### Task objective
Search term "calculator": copy each line of the records that contains it.

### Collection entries

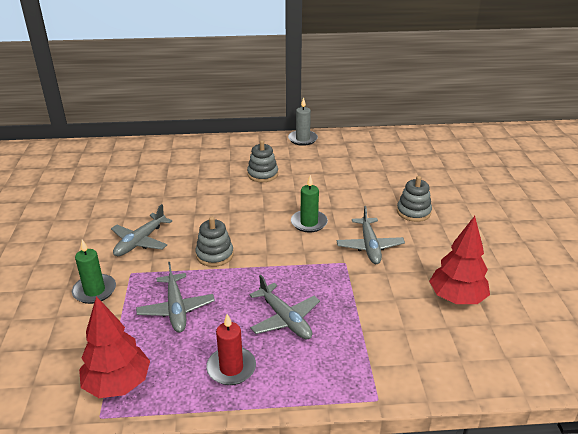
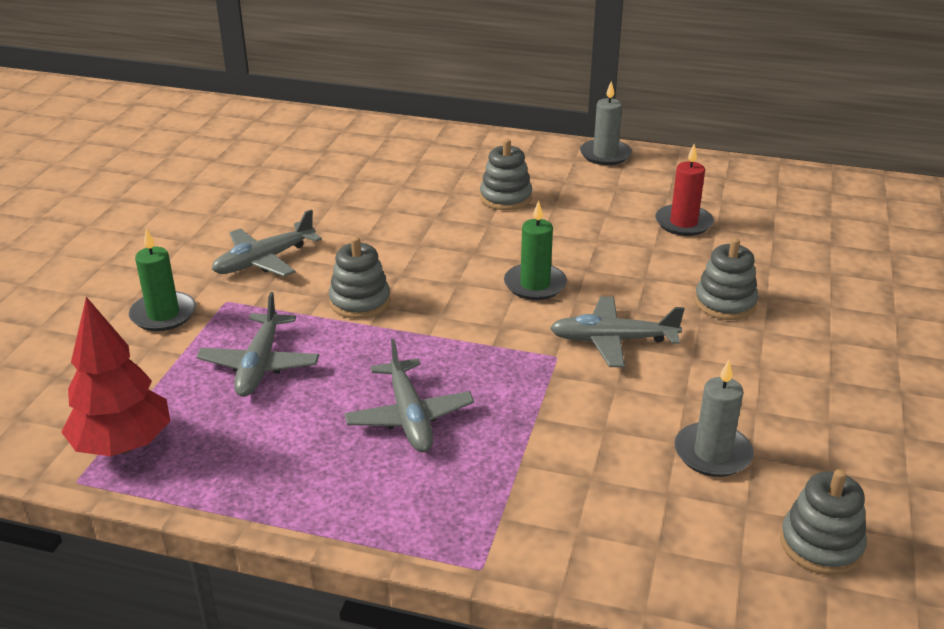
camera: 20 degrees right, 0 degrees up
(231, 368) = (289, 465): red candle -> red candle (683, 223)
(369, 246) = (613, 340): grey plane -> grey plane turned 75 degrees clockwise
(456, 298) = (712, 453): red tree -> grey candle
(536, 335) = (821, 545): none -> grey stacking toy

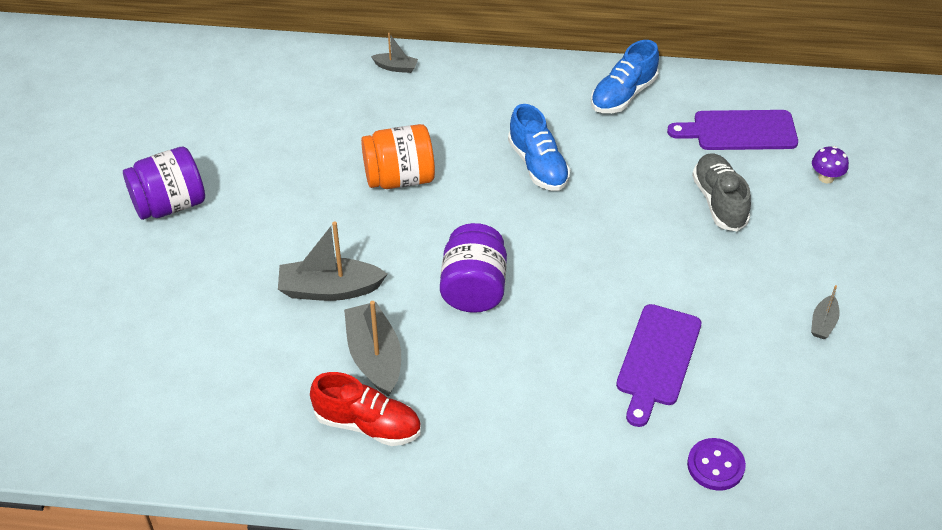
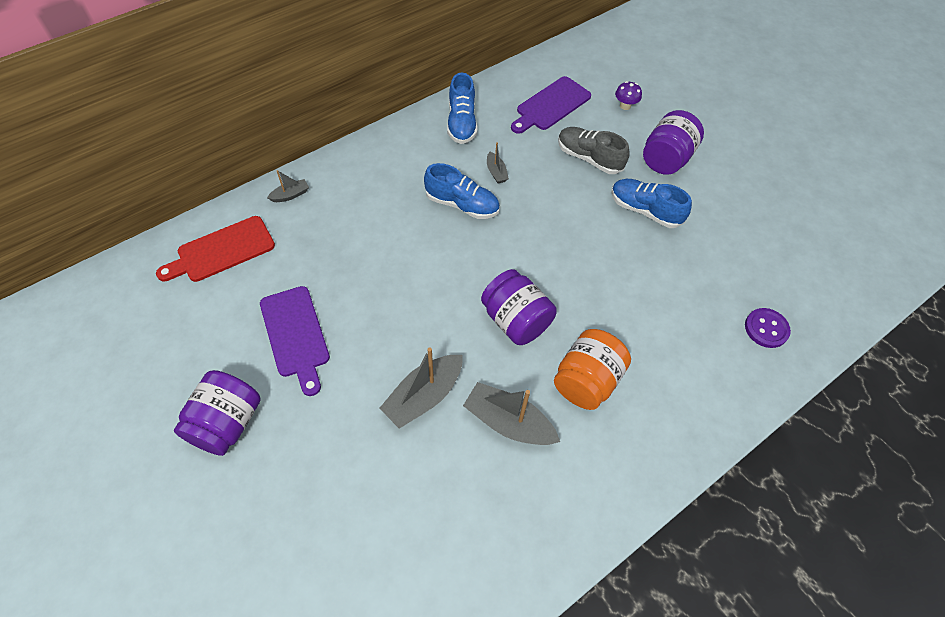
camera: 45 degrees left, 10 degrees up
(295, 78) = (221, 251): none -> red cutting board
(368, 424) = (558, 476): red shoe -> none
(399, 178) = (382, 276): orange jar -> orange jar (586, 381)
(657, 359) = (667, 285): purple cutting board -> purple cutting board (295, 335)
(720, 283) = (645, 210): none -> blue shoe
(807, 253) = (666, 159): none -> purple jar
(823, 323) = (718, 196): grey boat -> grey boat (496, 172)

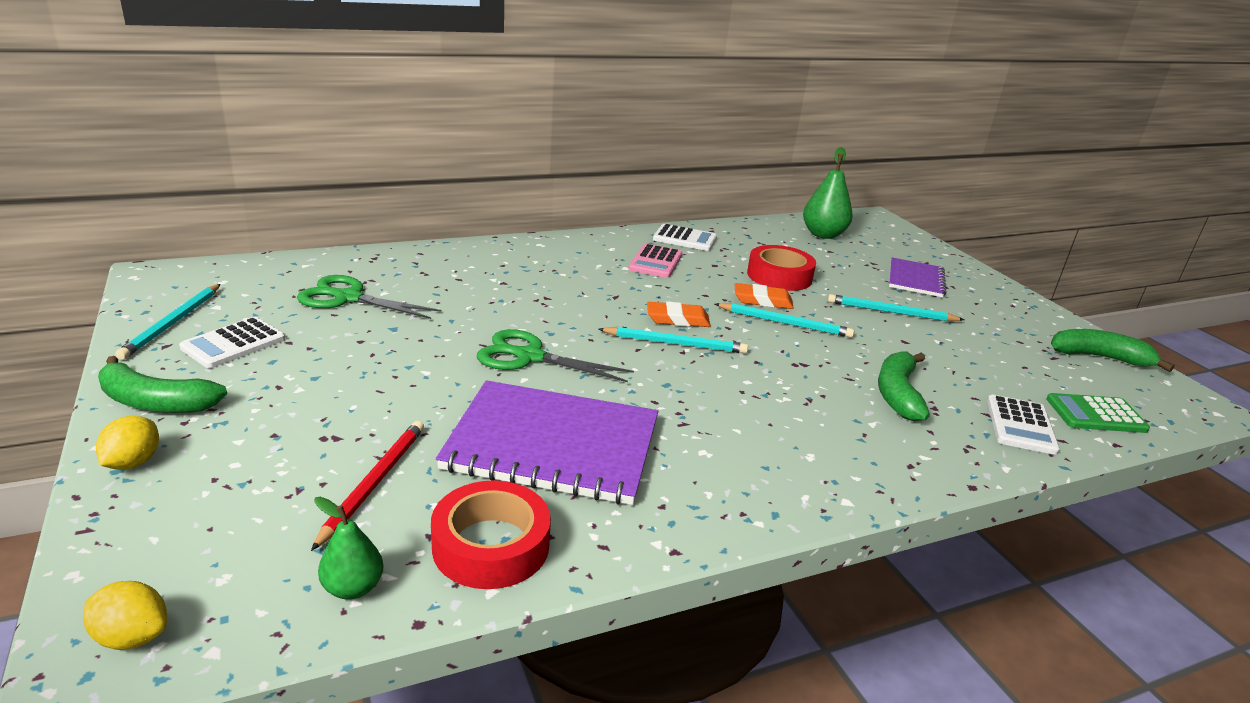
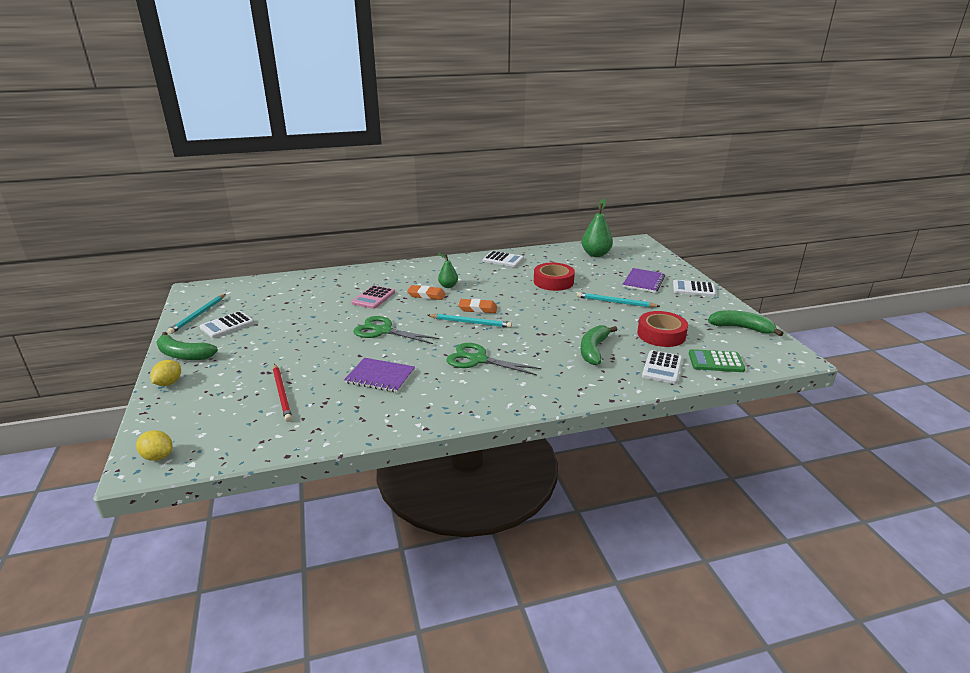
camera: 10 degrees right, 0 degrees up
(348, 298) = (293, 300): green scissors -> green scissors (478, 360)
(353, 588) = (260, 440): green pear -> green pear (448, 286)
(373, 483) = (282, 394): red pencil -> red pencil turned 135 degrees clockwise
(491, 545) = (332, 423): red tape -> red tape (661, 334)
(553, 445) = (380, 376): purple notebook -> purple notebook, size x0.56
(655, 262) = (478, 275): pink calculator -> pink calculator (373, 298)
(762, 300) = (535, 297): orange eraser -> orange eraser (426, 295)
(785, 323) = (543, 310): turquoise pencil -> none
(995, 293) = (693, 289): none -> white calculator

### Solution
(655, 262) = (478, 275): pink calculator -> pink calculator (373, 298)
(995, 293) = (693, 289): none -> white calculator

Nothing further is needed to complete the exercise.